ROWS »
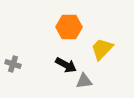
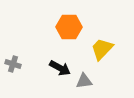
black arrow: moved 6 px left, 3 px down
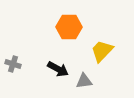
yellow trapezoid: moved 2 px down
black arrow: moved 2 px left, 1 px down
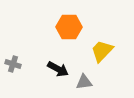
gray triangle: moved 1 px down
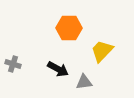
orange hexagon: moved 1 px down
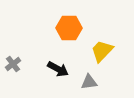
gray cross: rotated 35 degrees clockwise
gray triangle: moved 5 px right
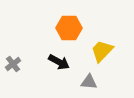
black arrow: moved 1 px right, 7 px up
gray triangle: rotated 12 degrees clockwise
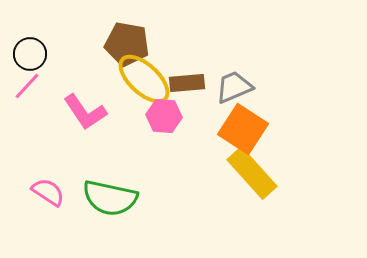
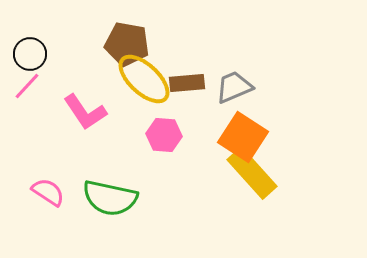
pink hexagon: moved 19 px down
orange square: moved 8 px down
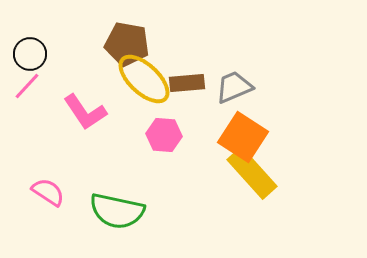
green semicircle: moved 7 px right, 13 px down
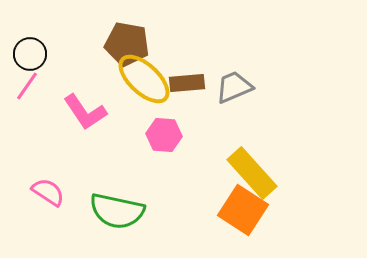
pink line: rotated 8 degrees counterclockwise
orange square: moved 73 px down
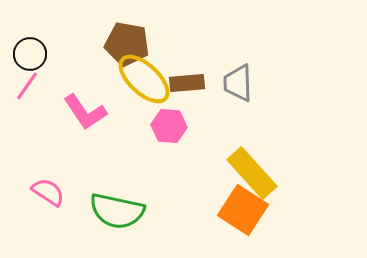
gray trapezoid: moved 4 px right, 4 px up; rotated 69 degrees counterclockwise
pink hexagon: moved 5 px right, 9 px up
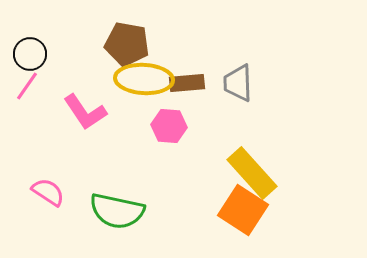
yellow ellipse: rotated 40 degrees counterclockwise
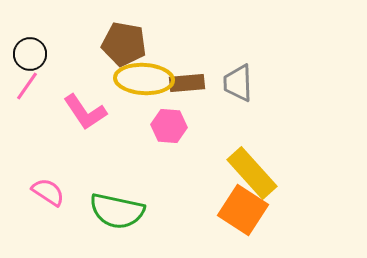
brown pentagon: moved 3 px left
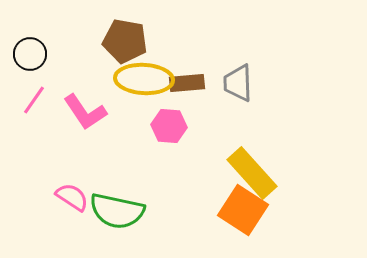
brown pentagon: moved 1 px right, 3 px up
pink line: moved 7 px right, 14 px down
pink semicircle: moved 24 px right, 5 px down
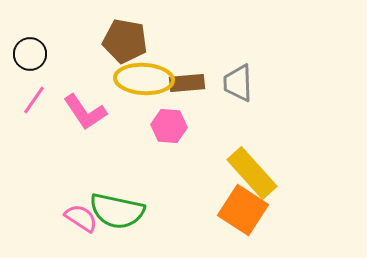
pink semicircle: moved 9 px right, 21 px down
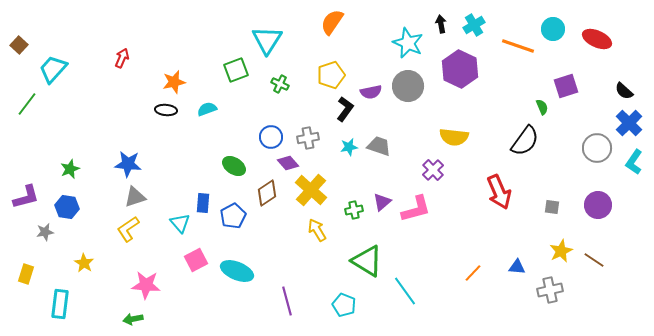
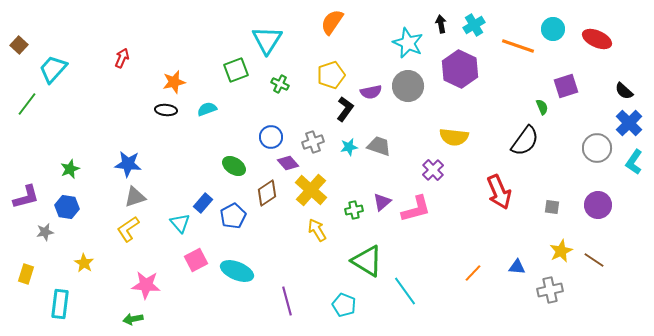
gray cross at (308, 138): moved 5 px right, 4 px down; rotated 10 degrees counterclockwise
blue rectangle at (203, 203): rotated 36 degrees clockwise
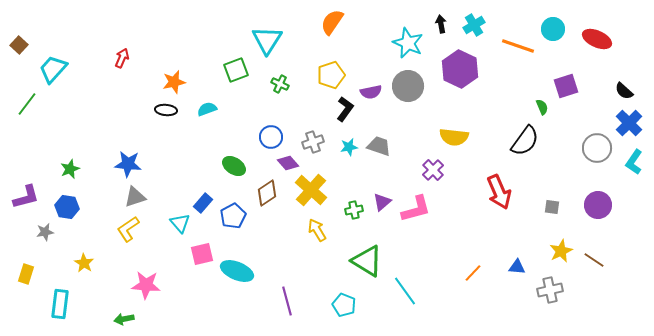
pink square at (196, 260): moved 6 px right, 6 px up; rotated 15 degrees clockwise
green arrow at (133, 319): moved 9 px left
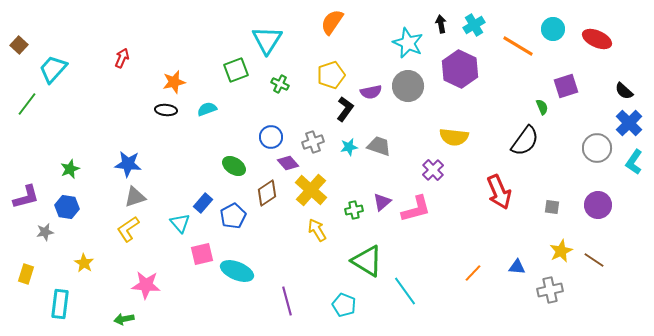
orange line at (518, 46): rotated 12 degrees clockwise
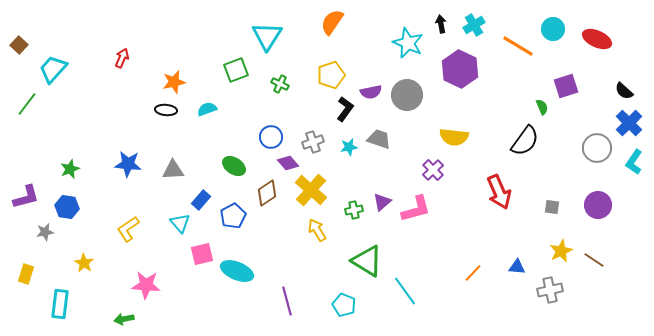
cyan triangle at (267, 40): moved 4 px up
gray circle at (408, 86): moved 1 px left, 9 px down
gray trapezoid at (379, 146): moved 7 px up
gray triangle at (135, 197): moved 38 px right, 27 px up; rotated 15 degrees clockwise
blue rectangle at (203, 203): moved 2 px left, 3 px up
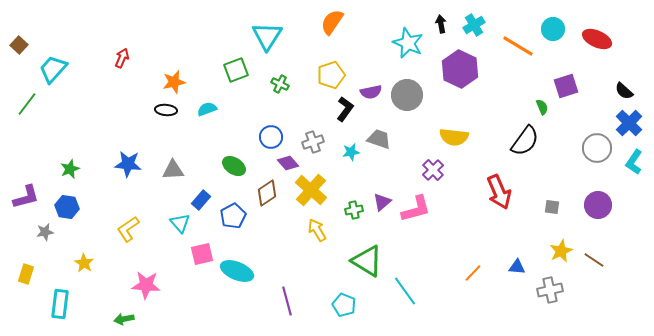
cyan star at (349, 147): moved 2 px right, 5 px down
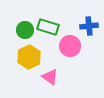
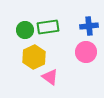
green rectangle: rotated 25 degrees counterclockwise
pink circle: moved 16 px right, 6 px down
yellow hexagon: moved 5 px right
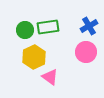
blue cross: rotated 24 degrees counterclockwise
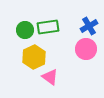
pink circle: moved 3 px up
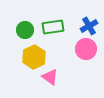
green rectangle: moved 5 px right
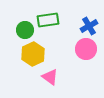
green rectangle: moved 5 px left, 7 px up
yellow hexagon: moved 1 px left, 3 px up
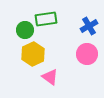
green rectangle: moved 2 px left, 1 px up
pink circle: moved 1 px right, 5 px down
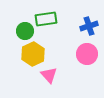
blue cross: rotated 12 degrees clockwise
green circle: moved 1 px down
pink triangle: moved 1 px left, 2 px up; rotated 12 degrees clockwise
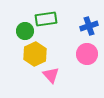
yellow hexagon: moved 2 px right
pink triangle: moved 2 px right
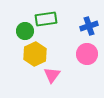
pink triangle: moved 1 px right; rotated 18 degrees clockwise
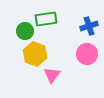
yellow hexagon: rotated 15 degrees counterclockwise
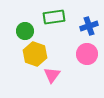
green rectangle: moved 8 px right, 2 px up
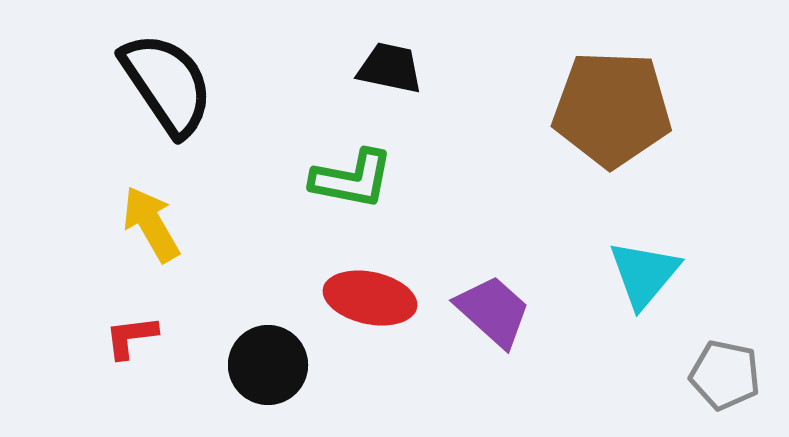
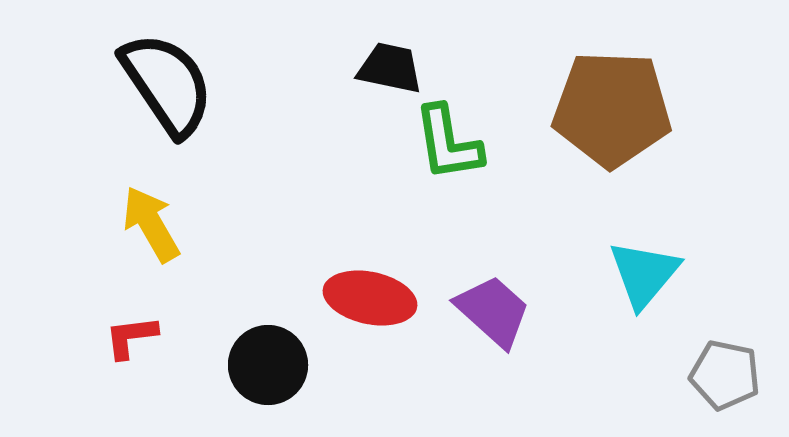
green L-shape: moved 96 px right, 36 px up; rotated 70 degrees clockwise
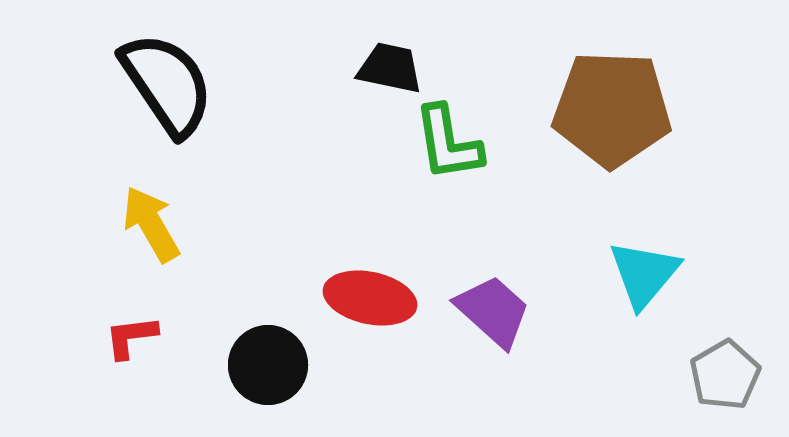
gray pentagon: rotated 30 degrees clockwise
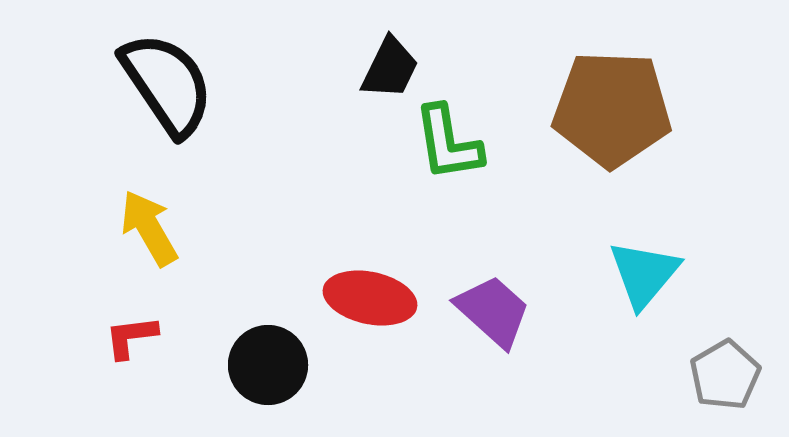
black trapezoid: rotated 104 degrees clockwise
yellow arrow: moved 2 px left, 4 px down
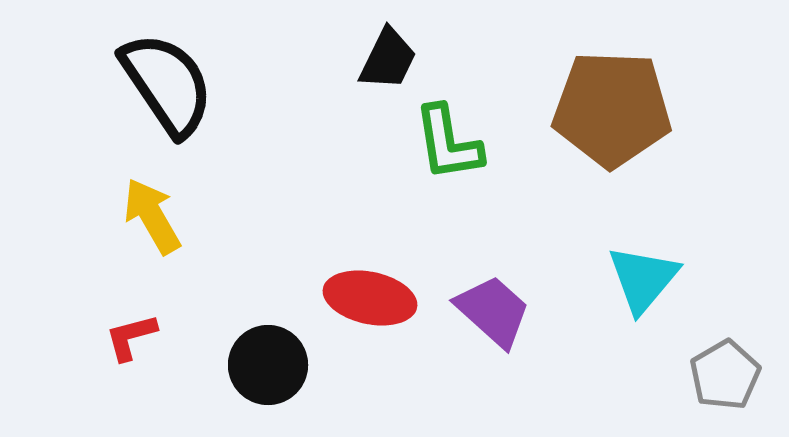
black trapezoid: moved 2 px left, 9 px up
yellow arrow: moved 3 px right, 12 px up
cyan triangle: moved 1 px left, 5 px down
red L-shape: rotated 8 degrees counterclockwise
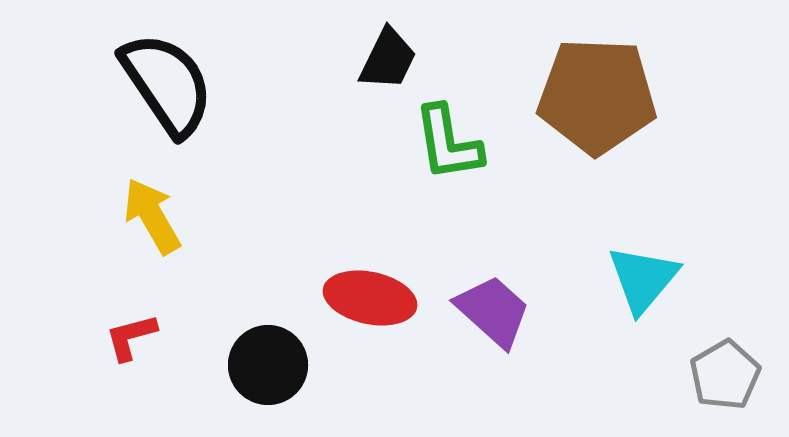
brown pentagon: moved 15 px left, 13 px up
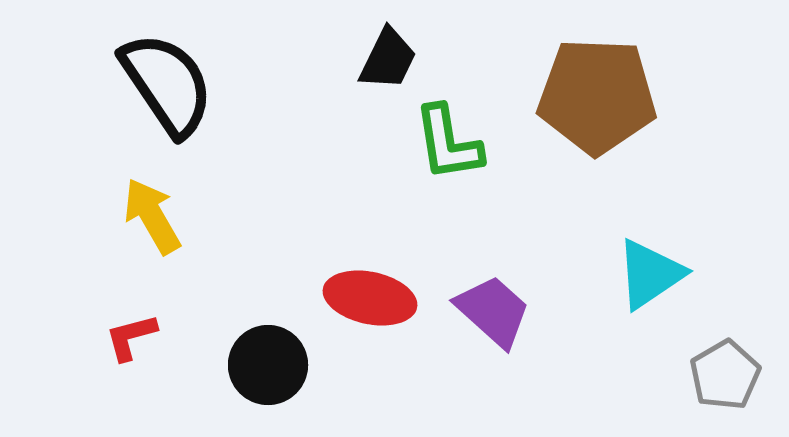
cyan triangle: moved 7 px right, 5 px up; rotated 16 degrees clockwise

TO DO » Could you write out all the items again with every "rotated" changed to "turned", leaving everything else as it is and omitting the pictures?

COMPLETE OUTPUT »
black arrow: moved 6 px left, 3 px down
yellow trapezoid: moved 2 px down
black arrow: moved 2 px left, 1 px down
gray triangle: moved 1 px down
orange hexagon: moved 1 px down
gray cross: turned 35 degrees clockwise
gray triangle: moved 5 px right
black arrow: moved 1 px right, 7 px up
gray triangle: turned 12 degrees clockwise
pink hexagon: moved 19 px down
orange square: moved 8 px down
green semicircle: moved 7 px right, 13 px down
pink line: turned 8 degrees counterclockwise
orange square: moved 73 px down
gray trapezoid: moved 4 px right, 4 px up; turned 69 degrees counterclockwise
pink hexagon: moved 5 px right, 9 px up
yellow ellipse: turned 40 degrees counterclockwise
brown pentagon: moved 3 px left
brown pentagon: moved 1 px right, 3 px up
pink line: moved 7 px right, 14 px down
pink semicircle: moved 24 px right, 5 px down
pink semicircle: moved 9 px right, 21 px down
gray cross at (308, 138): moved 5 px right, 4 px down; turned 10 degrees counterclockwise
blue rectangle at (203, 203): turned 36 degrees clockwise
pink square at (196, 260): moved 6 px right, 6 px up; turned 15 degrees clockwise
green arrow at (133, 319): moved 9 px left
orange line at (518, 46): turned 12 degrees clockwise
cyan triangle at (267, 40): moved 4 px up
gray circle at (408, 86): moved 1 px left, 9 px down
gray trapezoid at (379, 146): moved 7 px up
gray triangle at (135, 197): moved 38 px right, 27 px up; turned 15 degrees clockwise
blue rectangle at (203, 203): moved 2 px left, 3 px up
cyan star at (349, 147): moved 2 px right, 5 px down
green rectangle: turned 25 degrees counterclockwise
pink circle: moved 16 px right, 6 px down
yellow hexagon: moved 5 px right
blue cross: turned 24 degrees counterclockwise
pink circle: moved 3 px up
green rectangle: moved 5 px right
green rectangle: moved 5 px left, 7 px up
yellow hexagon: moved 1 px left, 3 px up
green rectangle: moved 2 px left, 1 px up
pink circle: moved 1 px right, 5 px down
blue cross: turned 12 degrees clockwise
green circle: moved 1 px down
pink triangle: moved 1 px left, 2 px up; turned 12 degrees clockwise
yellow hexagon: moved 2 px right
pink triangle: moved 2 px right
pink triangle: moved 1 px right; turned 18 degrees clockwise
yellow hexagon: turned 15 degrees counterclockwise
green rectangle: moved 8 px right, 2 px up
green L-shape: moved 96 px right, 36 px up; turned 70 degrees clockwise
gray pentagon: turned 30 degrees clockwise
black trapezoid: turned 104 degrees clockwise
yellow arrow: moved 2 px left, 4 px down
black trapezoid: moved 2 px left, 9 px up
yellow arrow: moved 3 px right, 12 px up
cyan triangle: moved 1 px left, 5 px down
red L-shape: turned 8 degrees counterclockwise
brown pentagon: moved 15 px left, 13 px up
cyan triangle: moved 7 px right, 5 px up; turned 16 degrees clockwise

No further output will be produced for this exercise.